(Version comparison data)

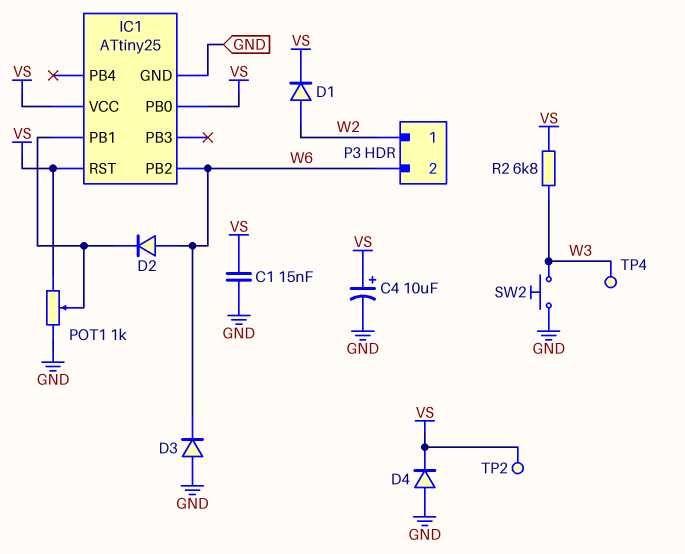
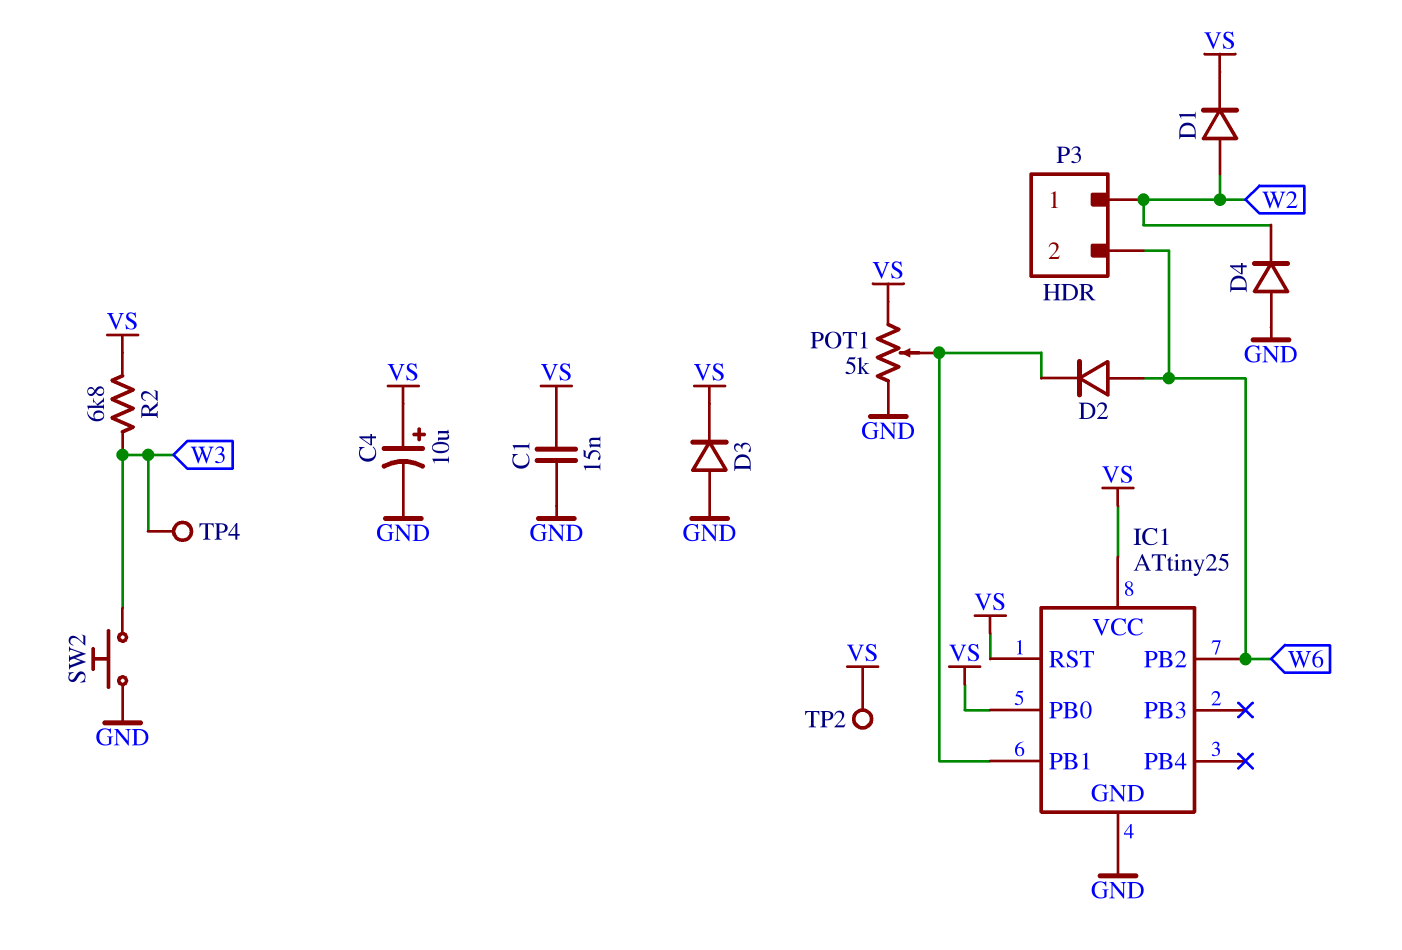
D3: diode (A GND, K W6) -> diode (A GND, K VS)
D4: diode (A GND, K VS) -> diode (A GND, K W2)
POT1: 1k (GND, VS, wiper IC1/PB1) -> 5k (GND, VS, wiper IC1/PB1)

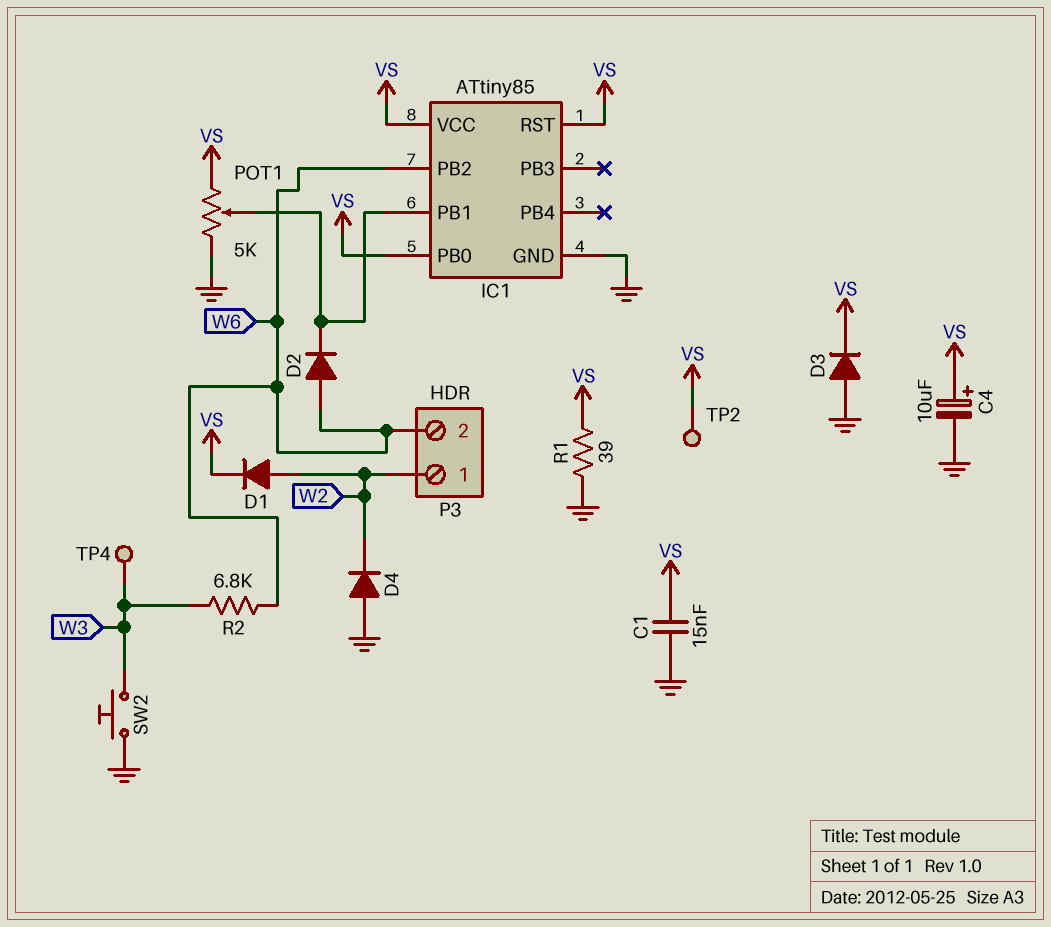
IC1: ATtiny25 -> ATtiny85
R1: none -> 39 (GND, VS)
R2: 6.8k (VS, W3) -> 6.8k (W3, W6)

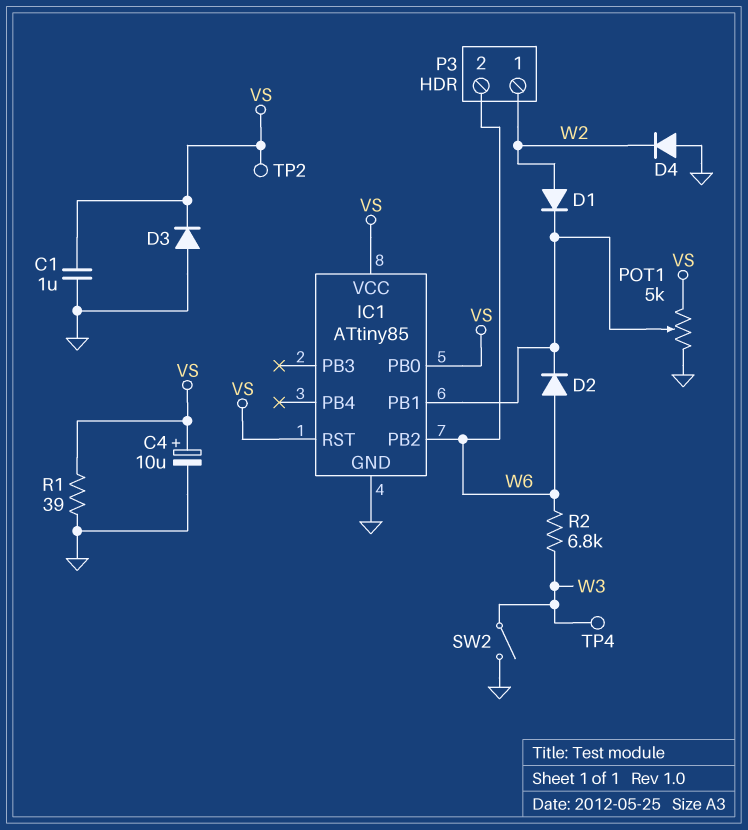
C1: 15nF (GND, VS) -> 1uF (GND, VS)
D1: diode (A W2, K VS) -> diode (A W2, K IC1/PB1)
SW2: button (GND, W3) -> switch (GND, W3)

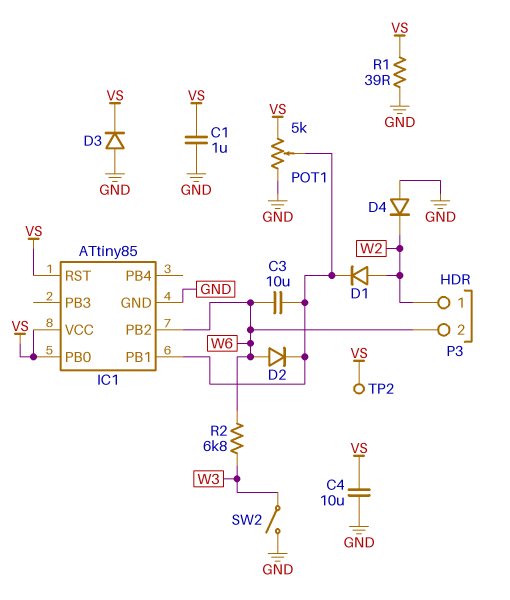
C3: none -> 10uF (IC1/PB1, W6)
C4: 10uF (plus VS, minus GND) -> 10uF (GND, VS)
TP4: test point (W3) -> none

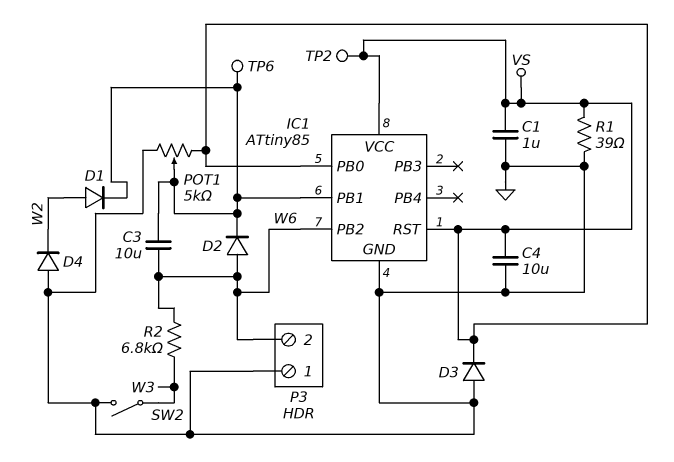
P3 pin 1: W2 -> GND
TP6: none -> test point (IC1/PB1)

Task statement: Starting from the data above, filter for lines with "diode" and copy each one.

Answer area:
D3: diode (A GND, K W6) -> diode (A GND, K VS)
D4: diode (A GND, K VS) -> diode (A GND, K W2)
D1: diode (A W2, K VS) -> diode (A W2, K IC1/PB1)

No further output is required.